Below are some records. Write out exactly their lines from the one with "Eva - Mail: [141,733,466,983]" through the one with "Eva - Mail: [103,406,338,587]", and leave the pictures behind.

Record excerpts.
▼▼▼
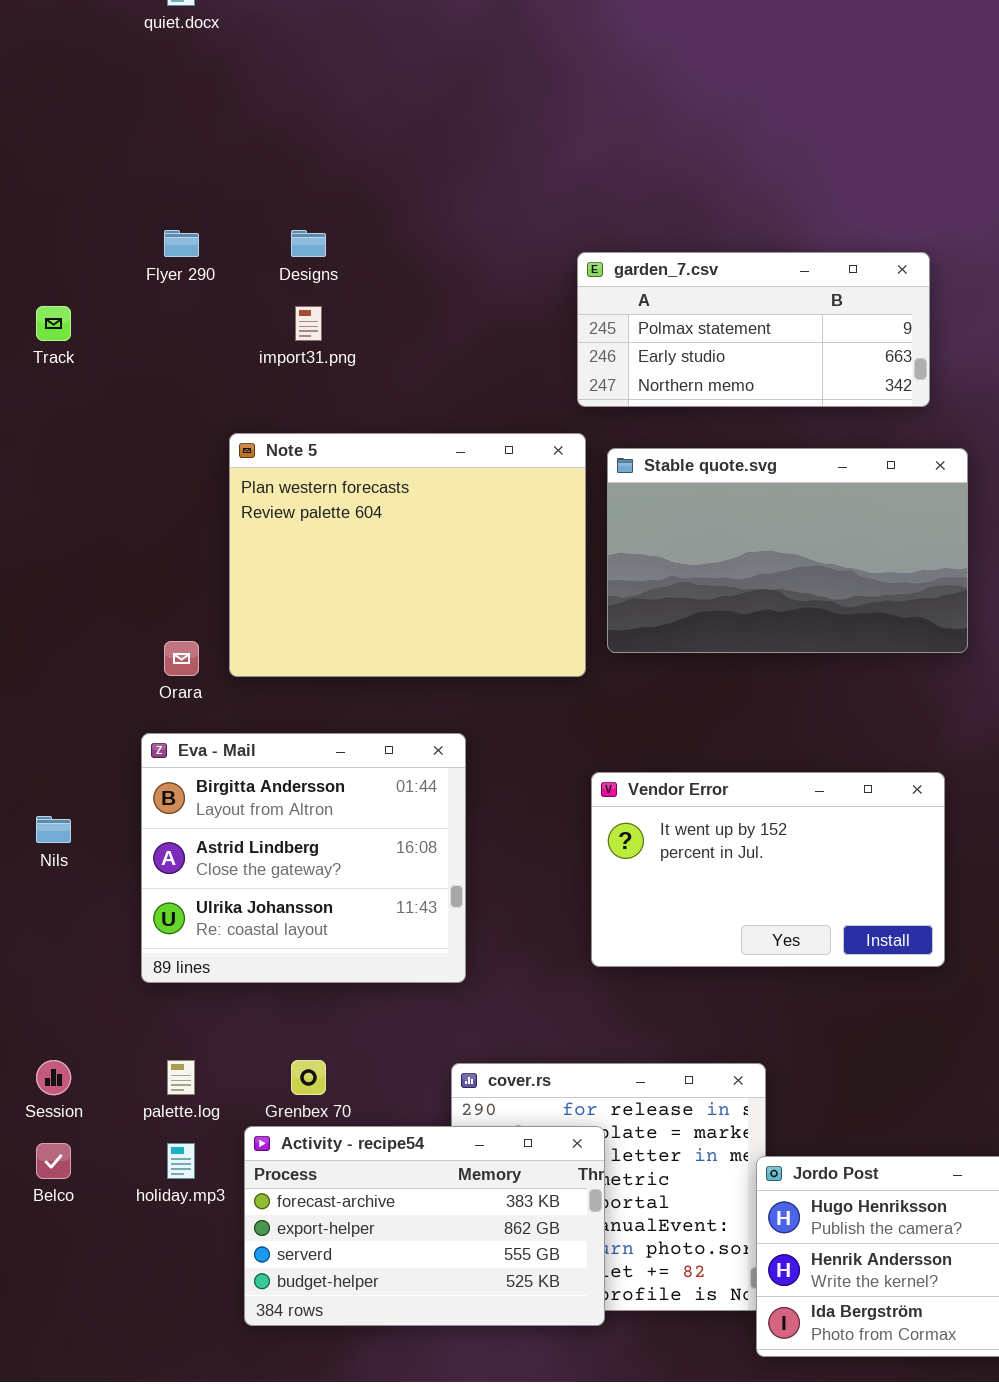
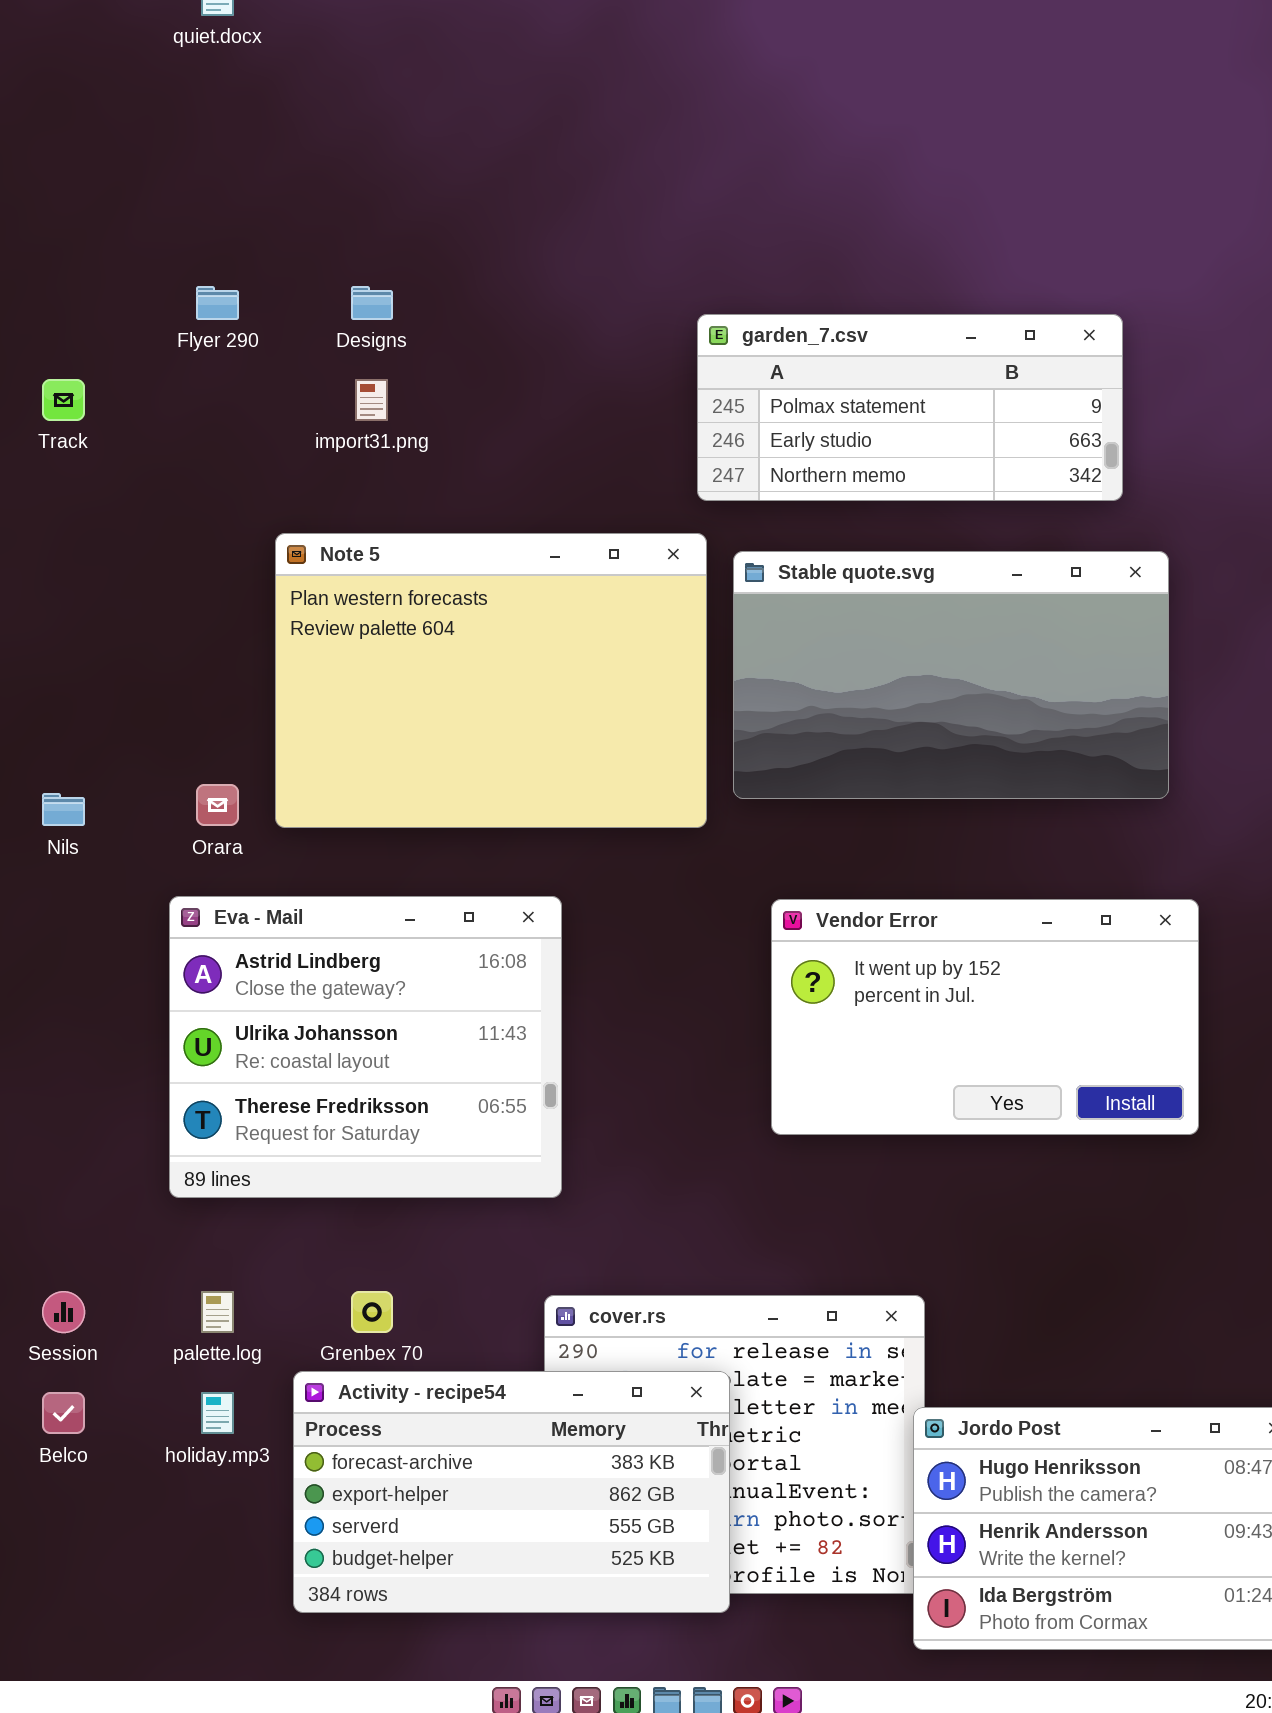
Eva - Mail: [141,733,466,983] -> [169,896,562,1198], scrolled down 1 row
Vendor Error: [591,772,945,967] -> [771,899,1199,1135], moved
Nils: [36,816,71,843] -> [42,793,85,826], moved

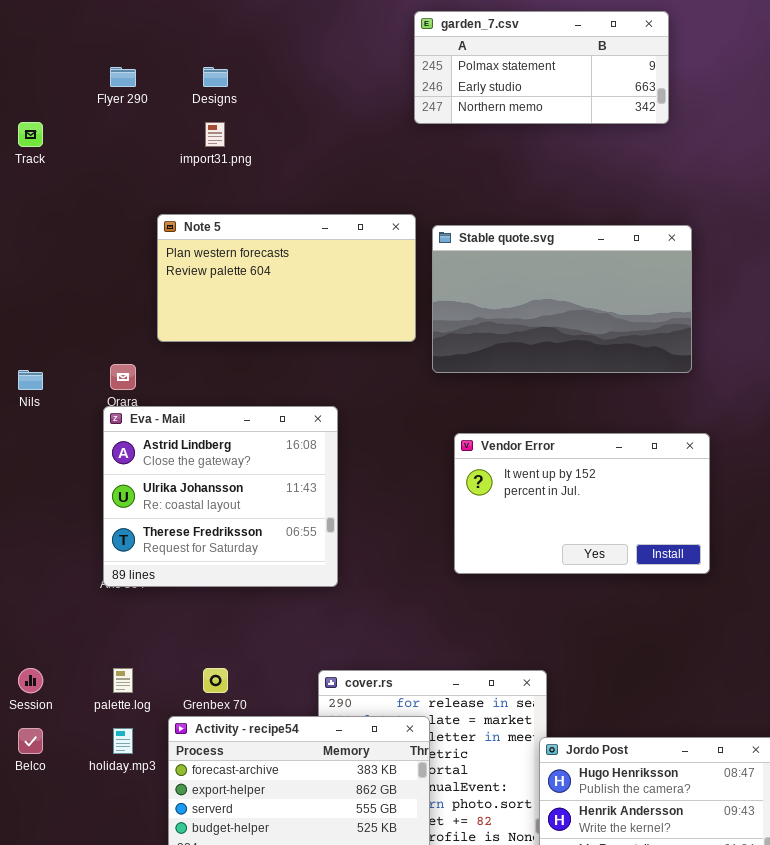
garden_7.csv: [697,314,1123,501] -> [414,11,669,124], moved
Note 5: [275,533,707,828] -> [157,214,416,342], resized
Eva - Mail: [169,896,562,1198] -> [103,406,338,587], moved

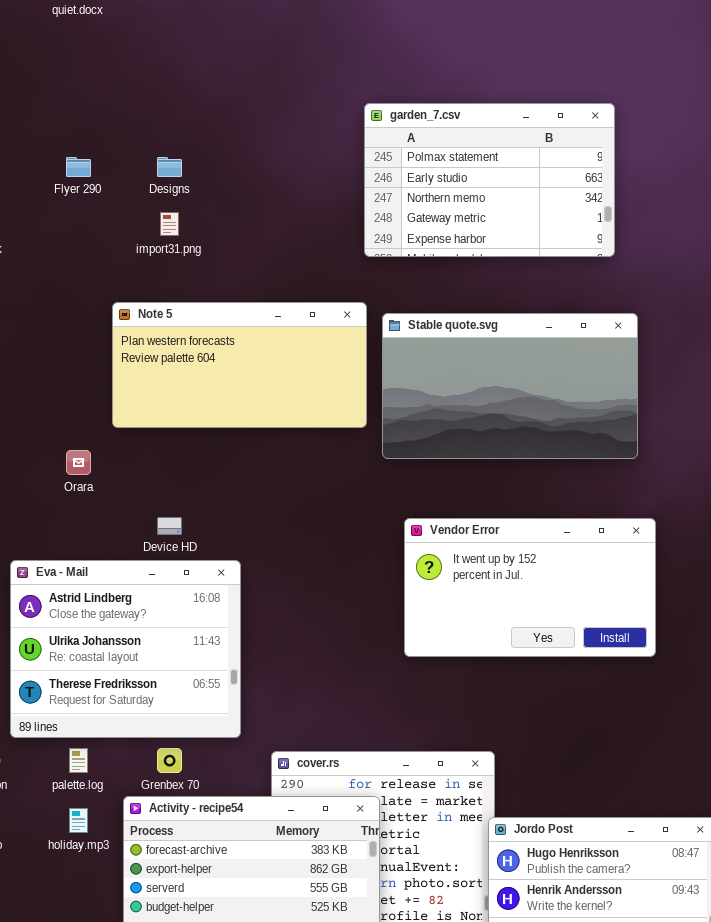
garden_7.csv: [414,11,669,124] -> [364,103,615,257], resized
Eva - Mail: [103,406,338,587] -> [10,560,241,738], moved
▲▲▲
▼▼▼
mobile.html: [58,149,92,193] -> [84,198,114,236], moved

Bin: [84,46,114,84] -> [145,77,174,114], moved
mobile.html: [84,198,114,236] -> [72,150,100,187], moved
▲▲▲
Expected output.
Eva - Mail: [141,733,466,983] -> [169,896,562,1198], scrolled down 1 row
Vendor Error: [591,772,945,967] -> [771,899,1199,1135], moved
Nils: [36,816,71,843] -> [42,793,85,826], moved

garden_7.csv: [697,314,1123,501] -> [414,11,669,124], moved
Note 5: [275,533,707,828] -> [157,214,416,342], resized
Eva - Mail: [169,896,562,1198] -> [103,406,338,587], moved

garden_7.csv: [414,11,669,124] -> [364,103,615,257], resized
Eva - Mail: [103,406,338,587] -> [10,560,241,738], moved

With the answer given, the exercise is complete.